━━━━━ Dataset records ━━━━━

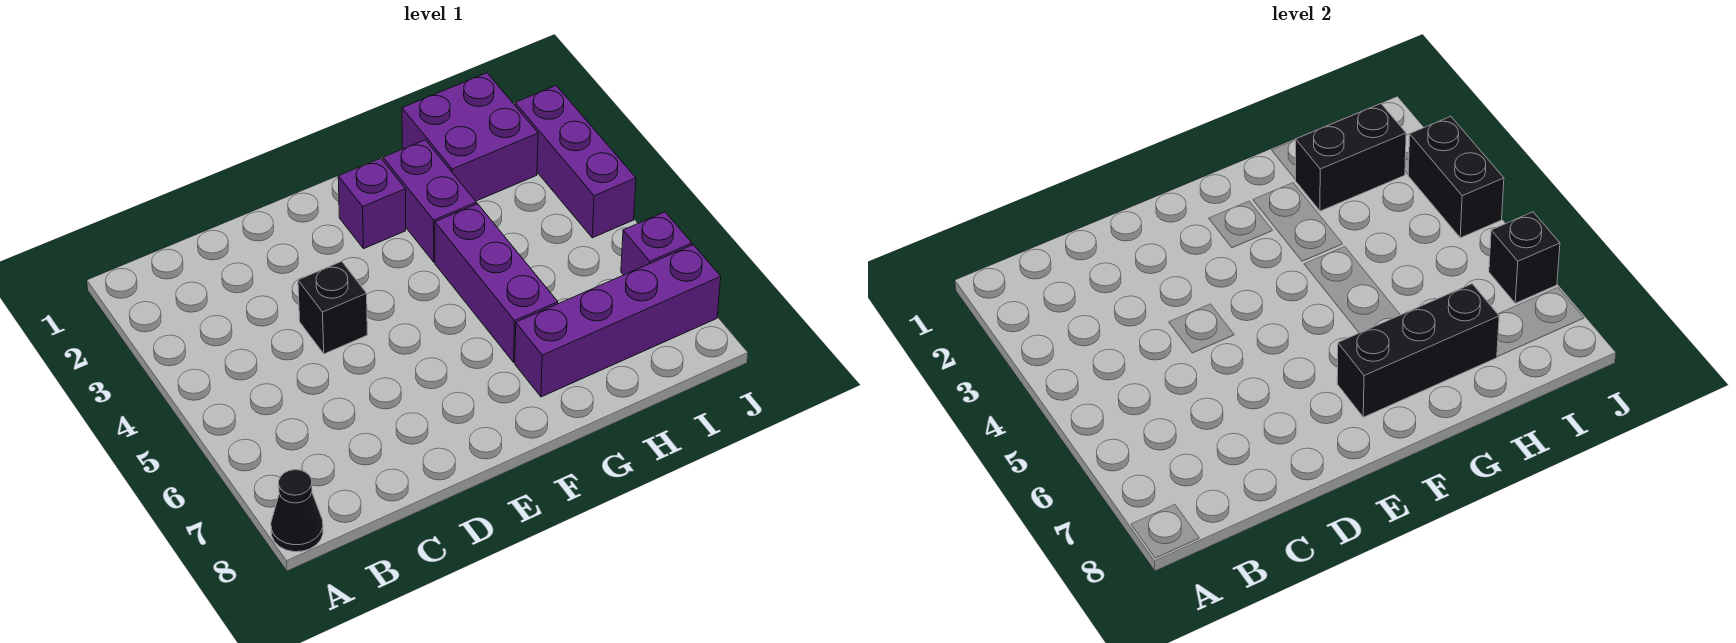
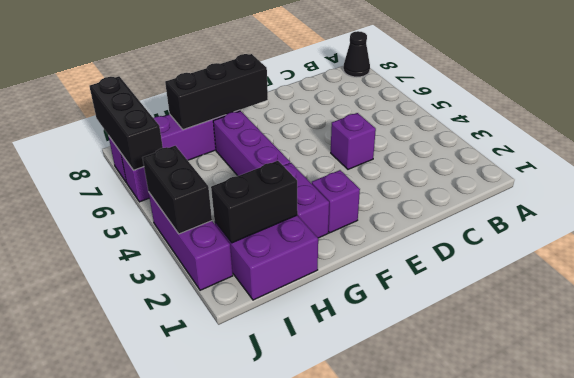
black 1x1 brick [298,261,367,354] -> purple 1x1 brick [331,113,376,169]
black 1x1 brick [1489,212,1560,303] -> black 1x3 brick [89,76,163,170]

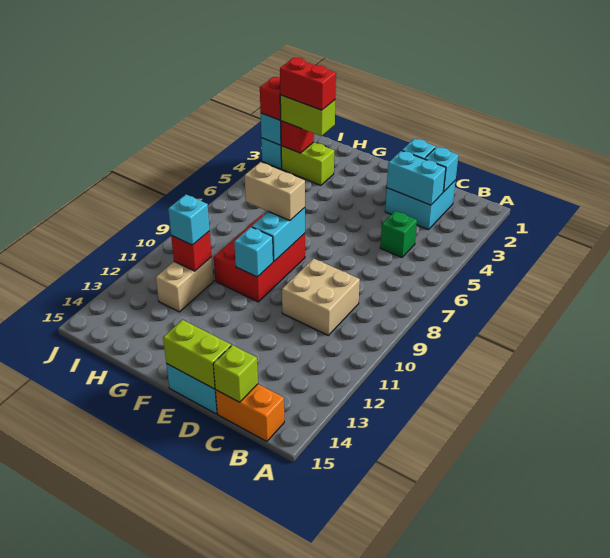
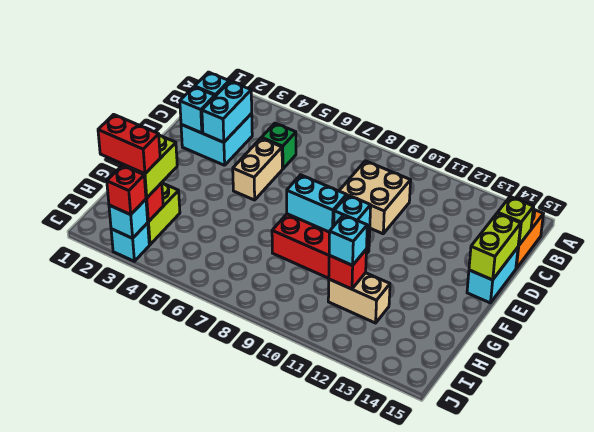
tan 1x2 brick [245,162,305,221] -> tan 1x2 brick moved to [233,138,282,200]
red 1x2 brick [280,58,336,110] -> red 1x2 brick turned to [98,114,160,174]

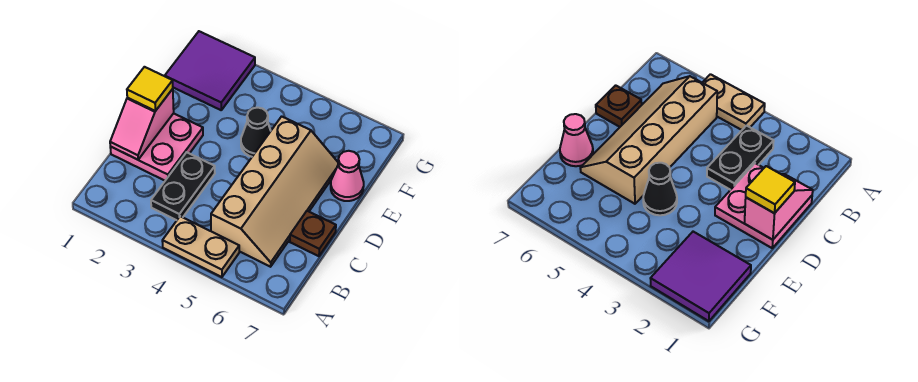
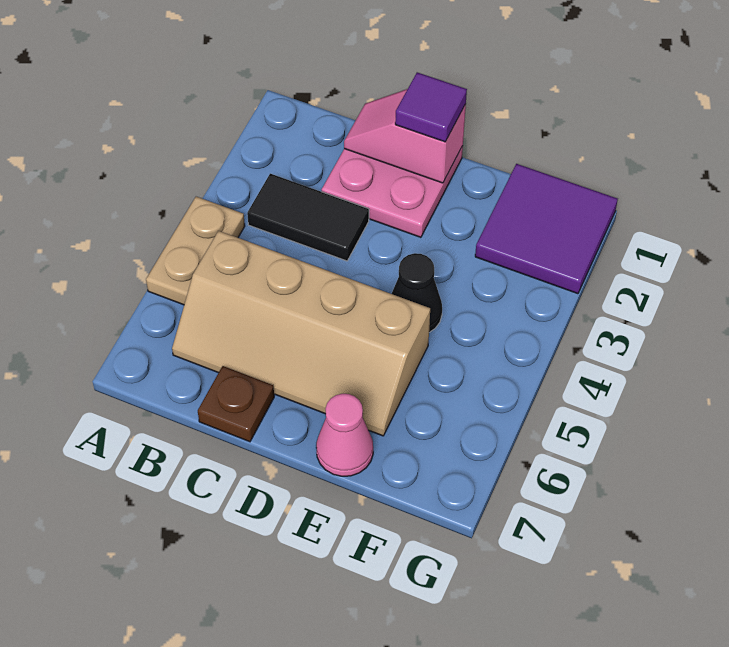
black 1x2 plate [151,152,215,220] -> black 1x2 tile [247,174,369,261]
yellow 1x1 tile [127,67,173,111] -> purple 1x1 tile [395,72,467,142]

━━━━━

Write out each entry exactly; any pictures stay out of the copy.

black 1x1 brick [298,261,367,354] -> purple 1x1 brick [331,113,376,169]
black 1x1 brick [1489,212,1560,303] -> black 1x3 brick [89,76,163,170]

tan 1x2 brick [245,162,305,221] -> tan 1x2 brick moved to [233,138,282,200]
red 1x2 brick [280,58,336,110] -> red 1x2 brick turned to [98,114,160,174]

black 1x2 plate [151,152,215,220] -> black 1x2 tile [247,174,369,261]
yellow 1x1 tile [127,67,173,111] -> purple 1x1 tile [395,72,467,142]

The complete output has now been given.